(Stored dataset items)
☆ ☆ ☆

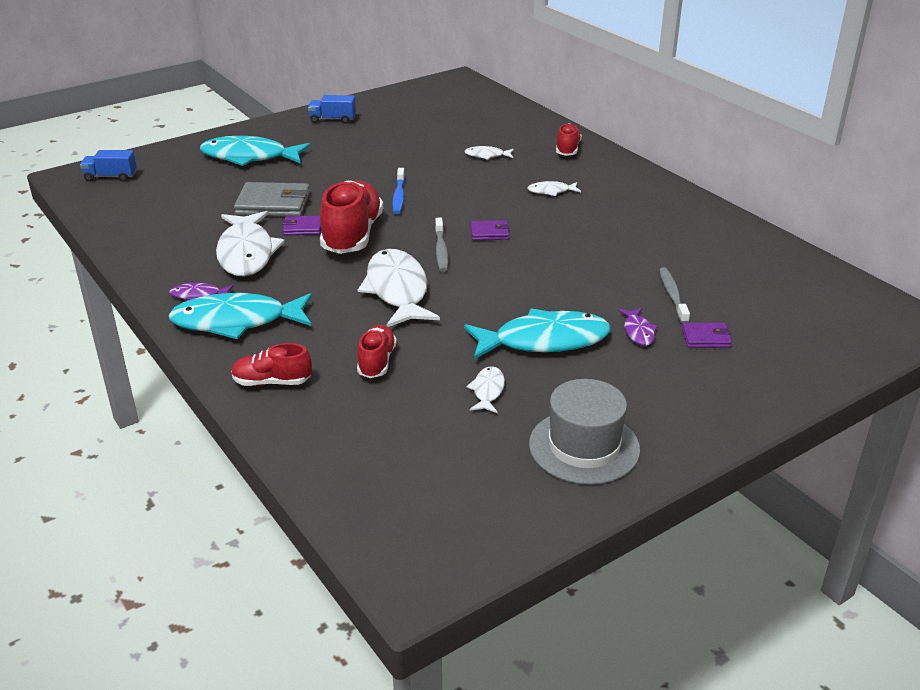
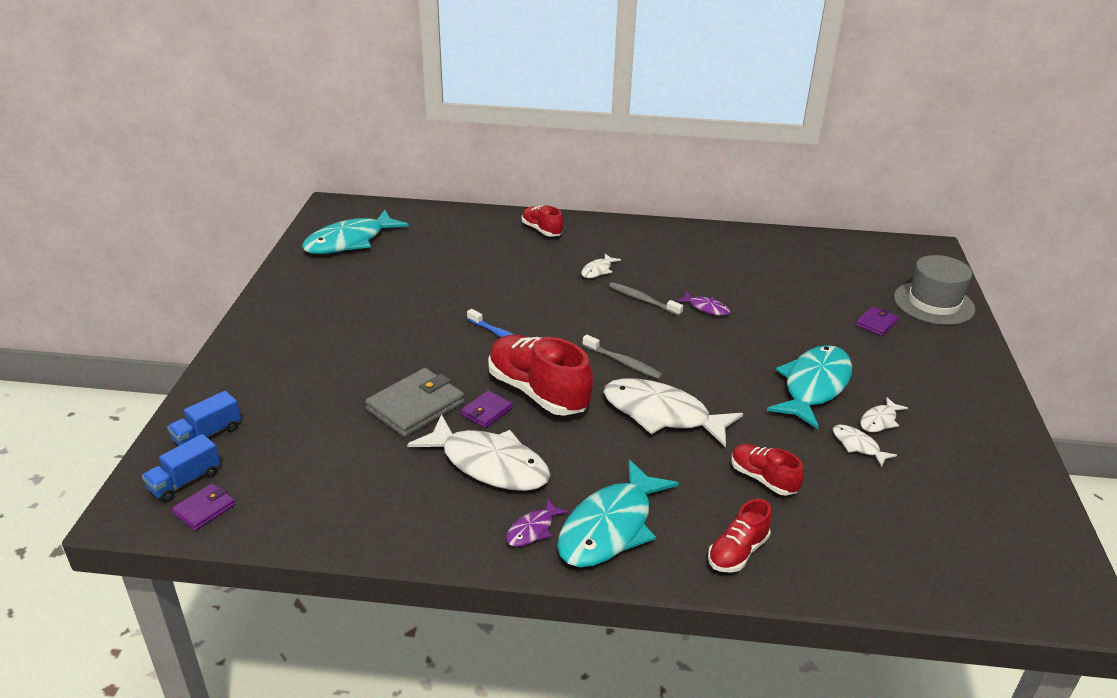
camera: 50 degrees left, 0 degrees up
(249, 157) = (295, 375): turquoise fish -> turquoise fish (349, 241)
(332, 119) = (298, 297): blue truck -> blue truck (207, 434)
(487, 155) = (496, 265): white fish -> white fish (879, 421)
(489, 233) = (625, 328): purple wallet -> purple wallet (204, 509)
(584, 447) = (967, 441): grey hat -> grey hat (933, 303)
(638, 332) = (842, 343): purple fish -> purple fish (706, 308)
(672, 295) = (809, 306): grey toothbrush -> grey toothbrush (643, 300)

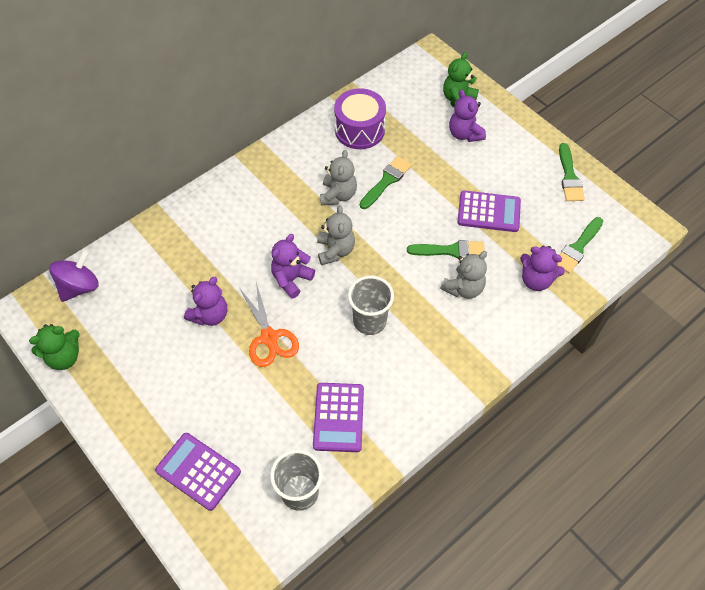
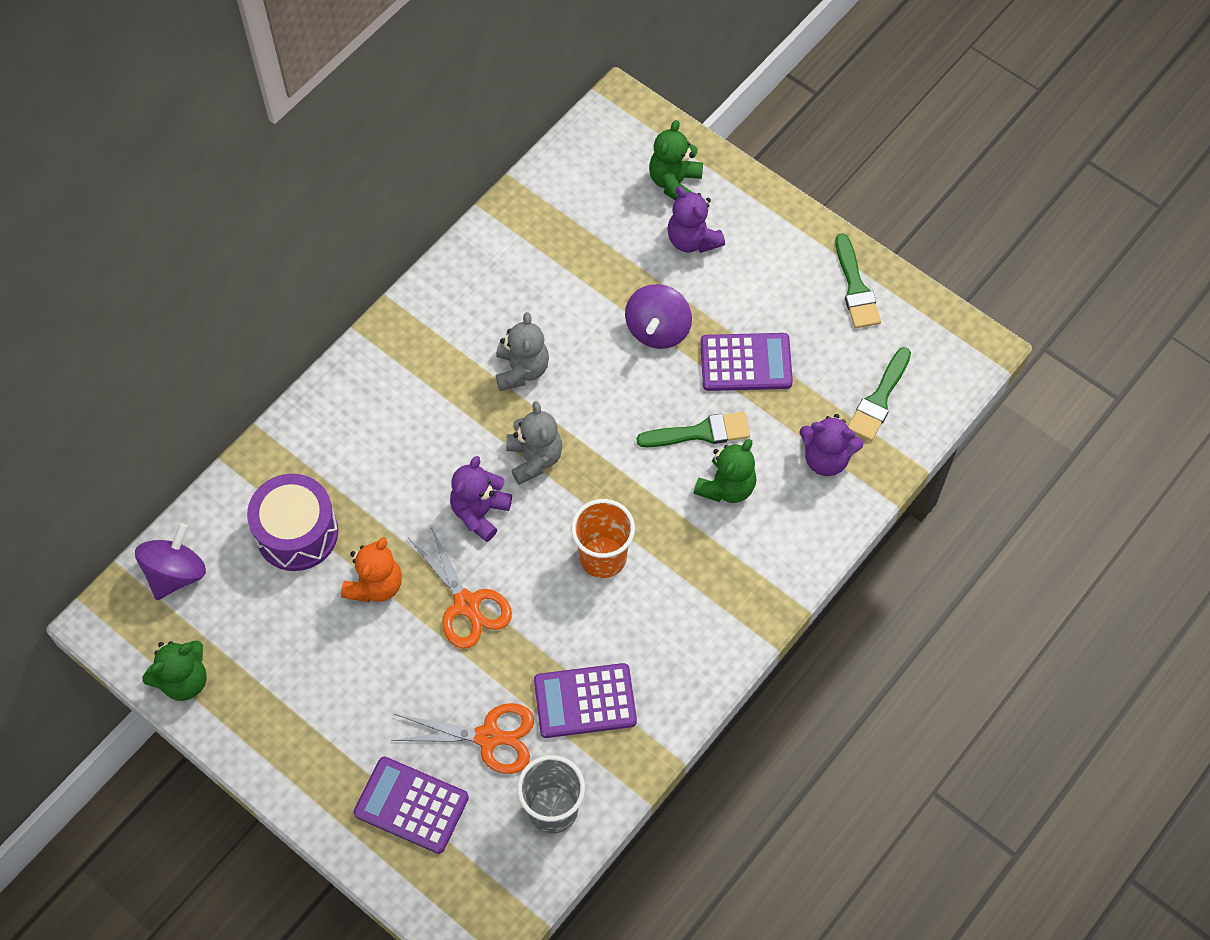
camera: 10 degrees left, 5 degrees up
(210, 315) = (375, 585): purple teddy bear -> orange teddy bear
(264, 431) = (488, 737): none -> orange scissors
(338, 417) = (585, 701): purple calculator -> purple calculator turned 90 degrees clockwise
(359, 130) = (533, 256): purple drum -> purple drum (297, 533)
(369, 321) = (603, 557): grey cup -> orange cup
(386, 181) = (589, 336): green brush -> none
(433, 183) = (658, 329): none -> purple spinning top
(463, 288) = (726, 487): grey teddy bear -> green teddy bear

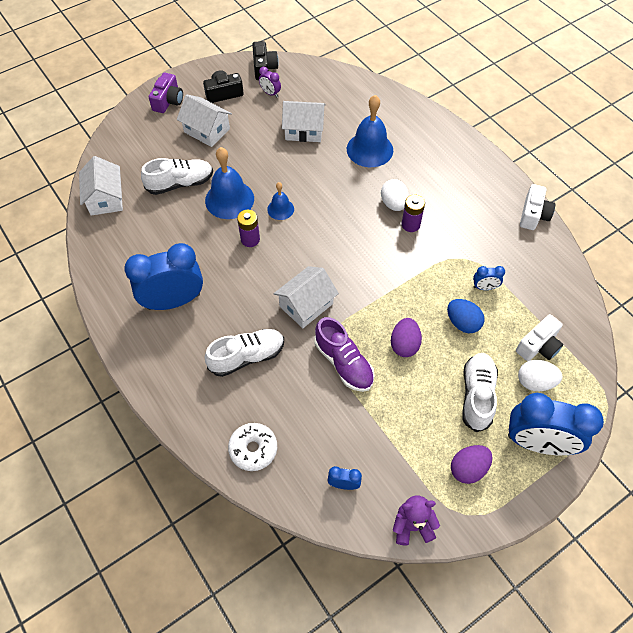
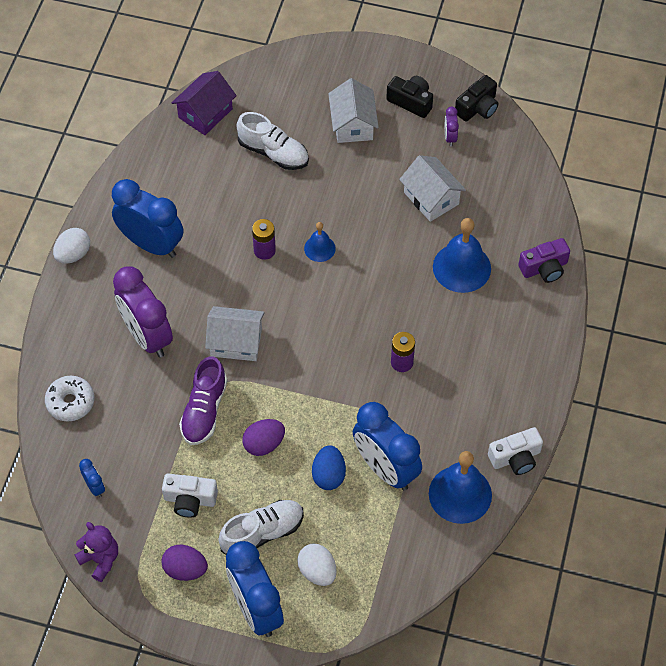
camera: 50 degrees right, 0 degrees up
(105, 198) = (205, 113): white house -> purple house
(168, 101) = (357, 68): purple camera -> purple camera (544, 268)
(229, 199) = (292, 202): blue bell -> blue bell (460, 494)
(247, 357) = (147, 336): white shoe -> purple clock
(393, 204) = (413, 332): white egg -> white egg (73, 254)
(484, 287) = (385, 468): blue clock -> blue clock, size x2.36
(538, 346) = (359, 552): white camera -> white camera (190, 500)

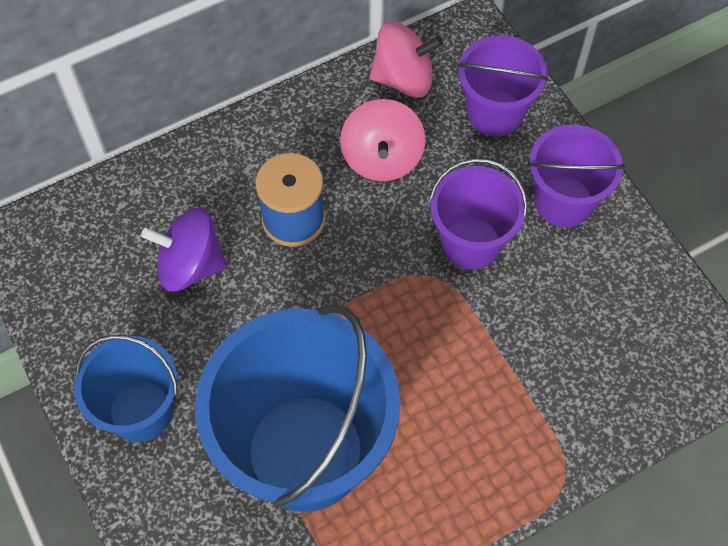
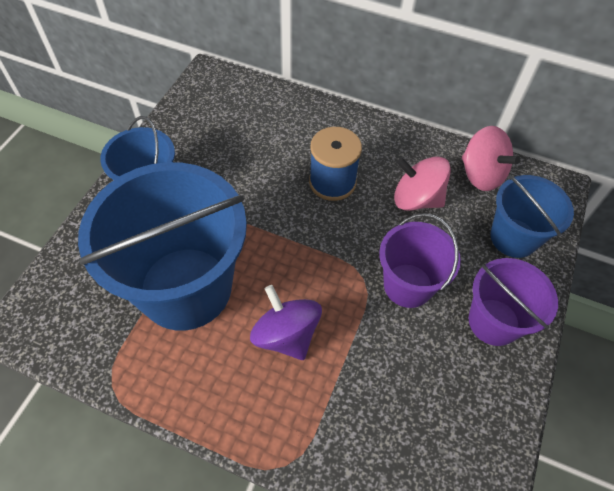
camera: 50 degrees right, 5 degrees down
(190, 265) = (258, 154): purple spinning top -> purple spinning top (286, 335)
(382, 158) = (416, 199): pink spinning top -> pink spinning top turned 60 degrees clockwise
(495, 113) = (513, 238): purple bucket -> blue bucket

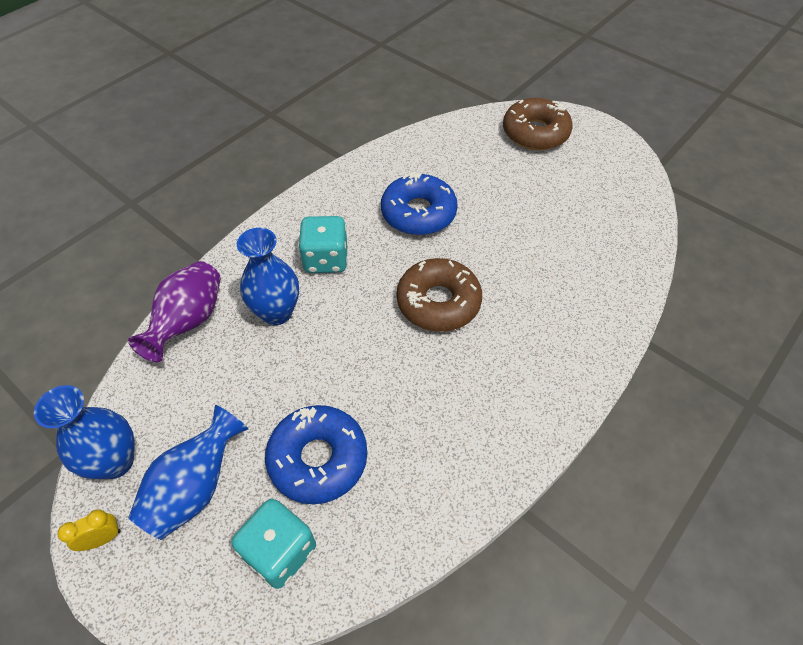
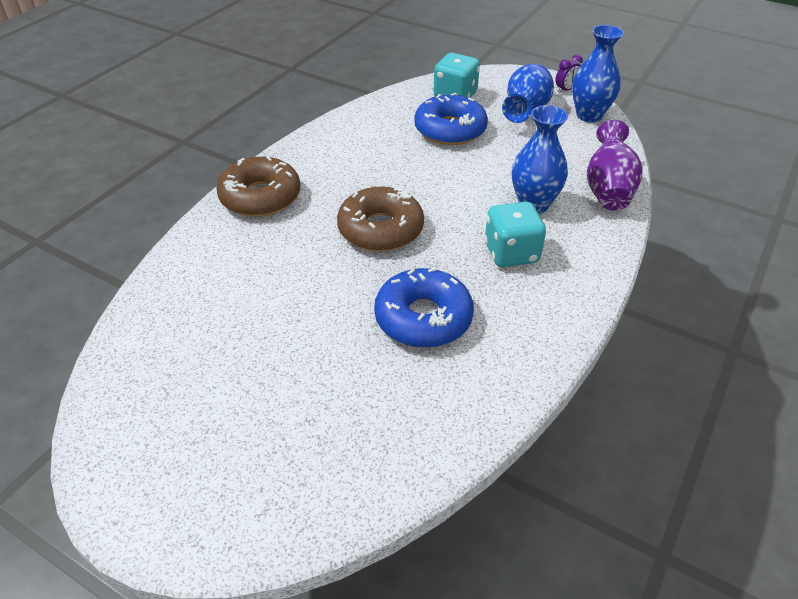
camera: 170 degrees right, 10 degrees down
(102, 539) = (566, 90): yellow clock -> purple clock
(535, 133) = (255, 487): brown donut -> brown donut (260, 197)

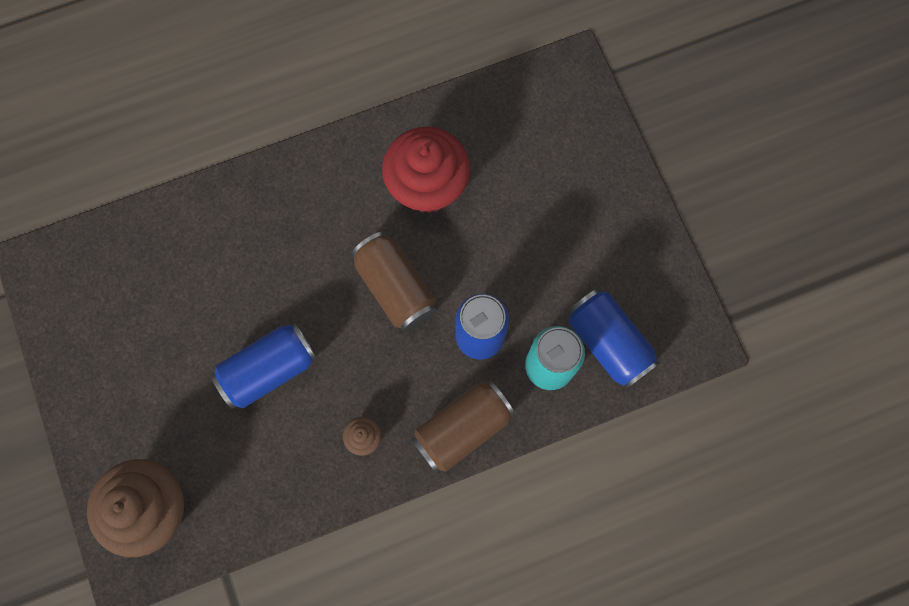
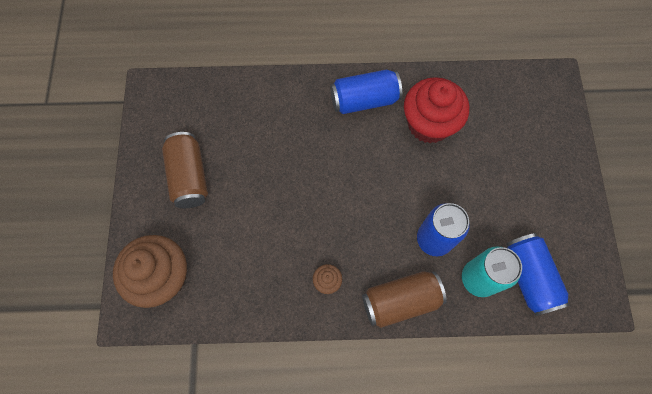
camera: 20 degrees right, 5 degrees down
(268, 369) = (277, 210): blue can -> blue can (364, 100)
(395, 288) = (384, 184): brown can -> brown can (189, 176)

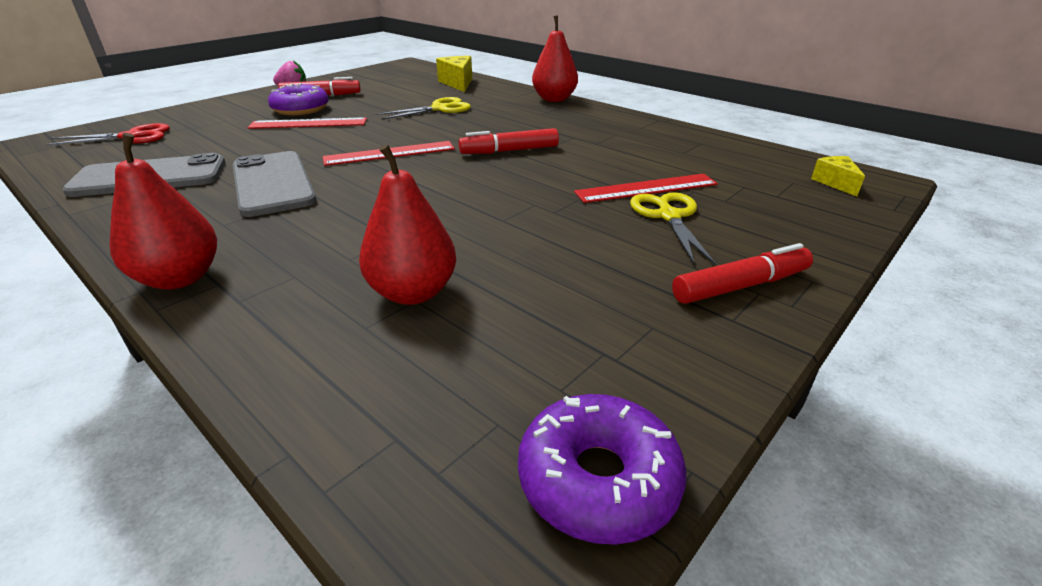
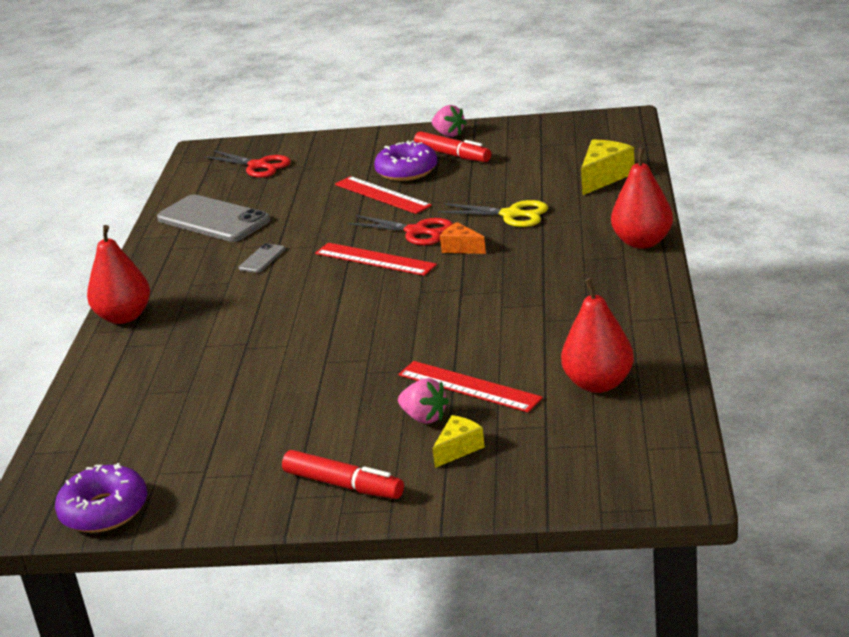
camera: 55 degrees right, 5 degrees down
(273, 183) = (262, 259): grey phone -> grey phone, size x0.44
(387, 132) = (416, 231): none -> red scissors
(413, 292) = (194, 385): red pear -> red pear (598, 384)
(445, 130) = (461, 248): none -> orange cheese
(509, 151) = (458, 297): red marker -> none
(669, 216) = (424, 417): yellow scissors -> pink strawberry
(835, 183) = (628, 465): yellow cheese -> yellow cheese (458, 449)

☆ ☆ ☆

No images belong in the copy. Transcribe every record exactly.

camera: 50 degrees left, 0 degrees up
(249, 157) = (295, 375): turquoise fish -> turquoise fish (349, 241)
(332, 119) = (298, 297): blue truck -> blue truck (207, 434)
(487, 155) = (496, 265): white fish -> white fish (879, 421)
(489, 233) = (625, 328): purple wallet -> purple wallet (204, 509)
(584, 447) = (967, 441): grey hat -> grey hat (933, 303)
(638, 332) = (842, 343): purple fish -> purple fish (706, 308)
(672, 295) = (809, 306): grey toothbrush -> grey toothbrush (643, 300)

camera: 10 degrees left, 5 degrees up
(210, 315) = (375, 585): purple teddy bear -> orange teddy bear
(264, 431) = (488, 737): none -> orange scissors
(338, 417) = (585, 701): purple calculator -> purple calculator turned 90 degrees clockwise
(359, 130) = (533, 256): purple drum -> purple drum (297, 533)
(369, 321) = (603, 557): grey cup -> orange cup
(386, 181) = (589, 336): green brush -> none
(433, 183) = (658, 329): none -> purple spinning top
(463, 288) = (726, 487): grey teddy bear -> green teddy bear

camera: 50 degrees right, 0 degrees up
(105, 198) = (205, 113): white house -> purple house
(168, 101) = (357, 68): purple camera -> purple camera (544, 268)
(229, 199) = (292, 202): blue bell -> blue bell (460, 494)
(247, 357) = (147, 336): white shoe -> purple clock
(393, 204) = (413, 332): white egg -> white egg (73, 254)
(484, 287) = (385, 468): blue clock -> blue clock, size x2.36
(538, 346) = (359, 552): white camera -> white camera (190, 500)

camera: 50 degrees right, 5 degrees down
(190, 265) = (258, 154): purple spinning top -> purple spinning top (286, 335)
(382, 158) = (416, 199): pink spinning top -> pink spinning top turned 60 degrees clockwise
(495, 113) = (513, 238): purple bucket -> blue bucket

camera: 170 degrees right, 10 degrees down
(102, 539) = (566, 90): yellow clock -> purple clock
(535, 133) = (255, 487): brown donut -> brown donut (260, 197)

camera: 20 degrees right, 5 degrees down
(268, 369) = (277, 210): blue can -> blue can (364, 100)
(395, 288) = (384, 184): brown can -> brown can (189, 176)

camera: 55 degrees right, 5 degrees down
(273, 183) = (262, 259): grey phone -> grey phone, size x0.44
(387, 132) = (416, 231): none -> red scissors
(413, 292) = (194, 385): red pear -> red pear (598, 384)
(445, 130) = (461, 248): none -> orange cheese
(509, 151) = (458, 297): red marker -> none
(669, 216) = (424, 417): yellow scissors -> pink strawberry
(835, 183) = (628, 465): yellow cheese -> yellow cheese (458, 449)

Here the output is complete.